◆ **Data records**

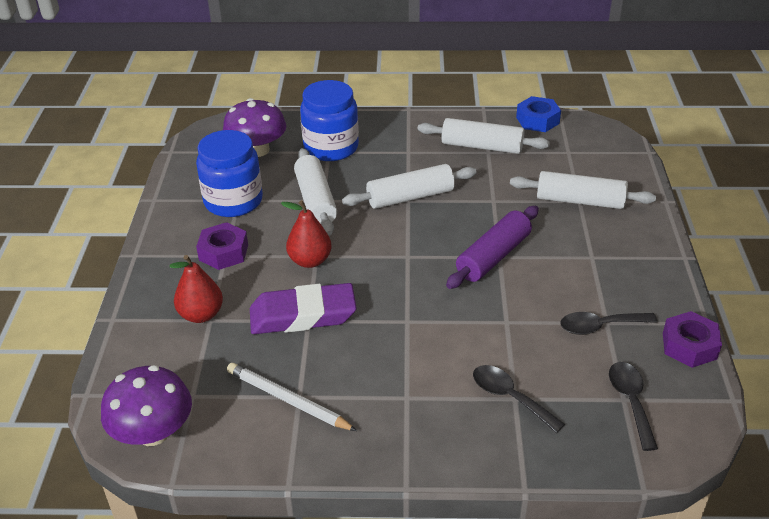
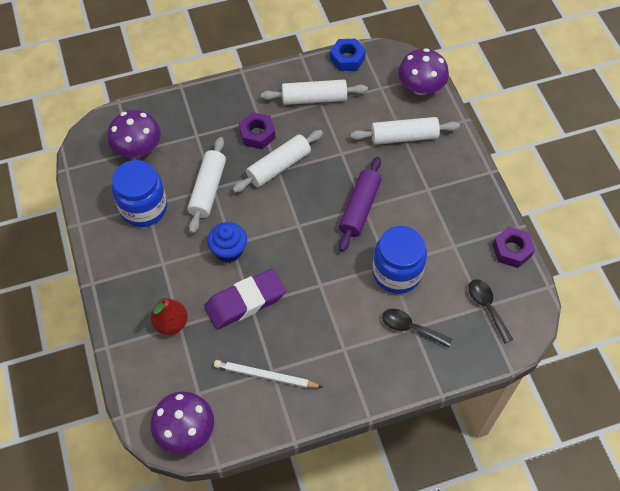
camera: 20 degrees left, 20 degrees up
(223, 252) = (160, 261): purple nut -> purple nut (257, 134)
(310, 261) = (229, 250): red pear -> blue cupcake
(315, 200) = (208, 189): white rolling pin -> white rolling pin turned 45 degrees clockwise
(331, 147) = (196, 130): blue jar -> blue jar (397, 273)
(600, 326) = (450, 251): black spoon -> none
(619, 160) = (421, 87): none -> purple mushroom

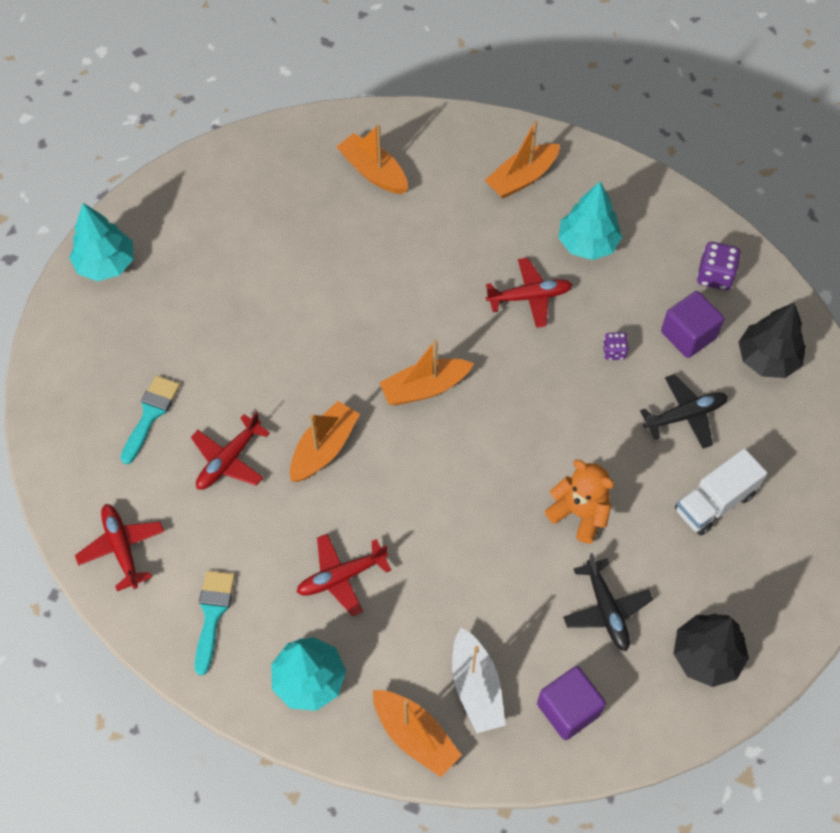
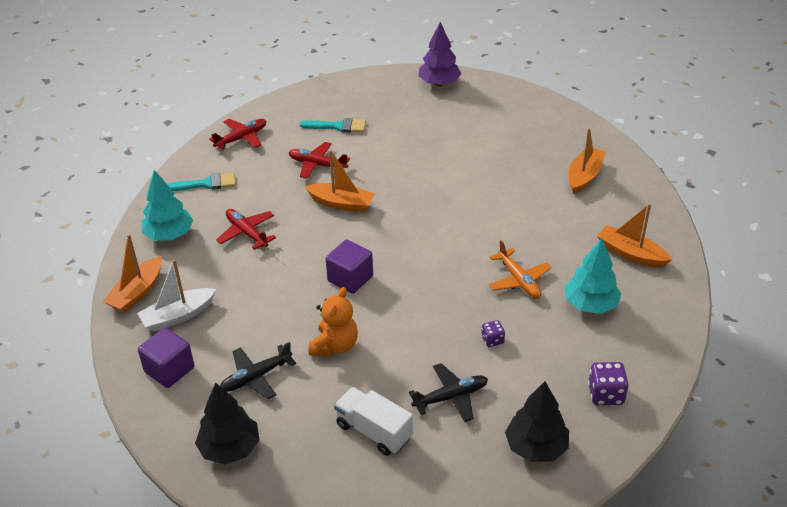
camera: 75 degrees right, 20 degrees down
(106, 264) = (439, 83): turquoise tree -> purple tree
(425, 388) = (410, 241): orange boat -> none
(529, 297) = (519, 280): red plane -> orange plane
(685, 415) = (451, 397): black plane -> black plane turned 75 degrees counterclockwise
(688, 335) = (533, 386): purple cube -> purple cube (350, 279)

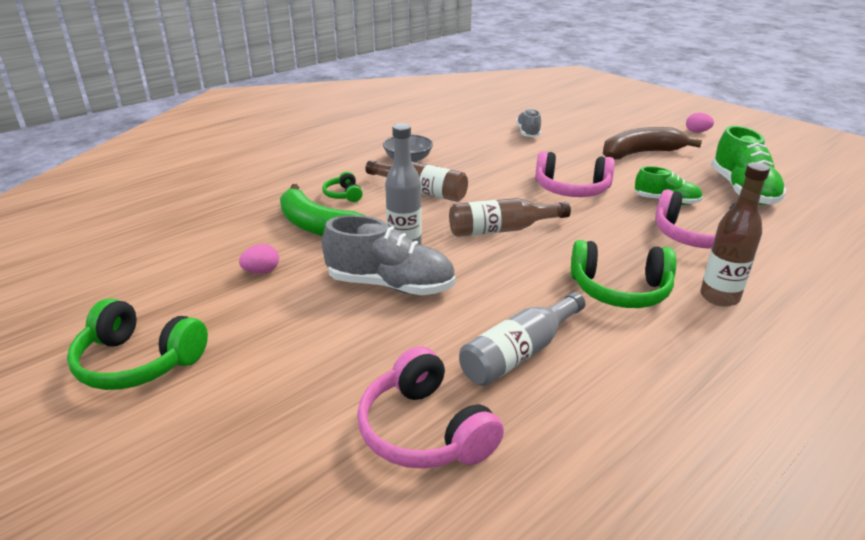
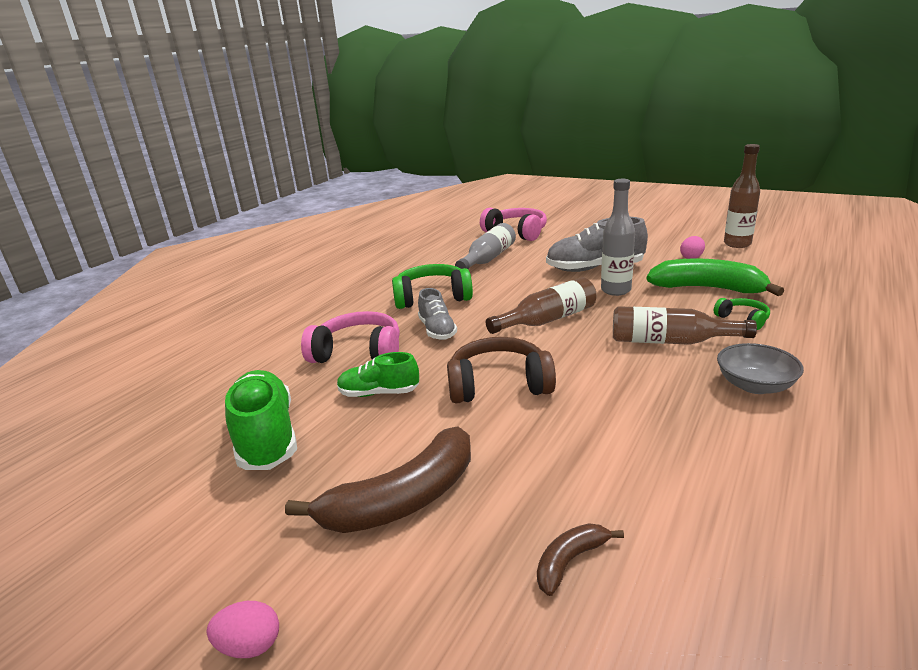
camera: 165 degrees right, 5 degrees down
(138, 362) = (676, 222): green headphones -> none
(528, 133) = (643, 520): grey shoe -> grey shoe (437, 330)
(566, 129) = (570, 561): none -> brown banana
(571, 189) = (498, 385): pink headphones -> brown headphones
(719, 297) = (358, 307): brown bottle -> brown bottle (737, 244)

◆ **Exercise aim**
Nothing but the lines from the one containing "(566, 129) = (570, 561): none -> brown banana" to the end of the records above should appear, each copied exactly.

◆ **Completed task**
(566, 129) = (570, 561): none -> brown banana
(571, 189) = (498, 385): pink headphones -> brown headphones
(719, 297) = (358, 307): brown bottle -> brown bottle (737, 244)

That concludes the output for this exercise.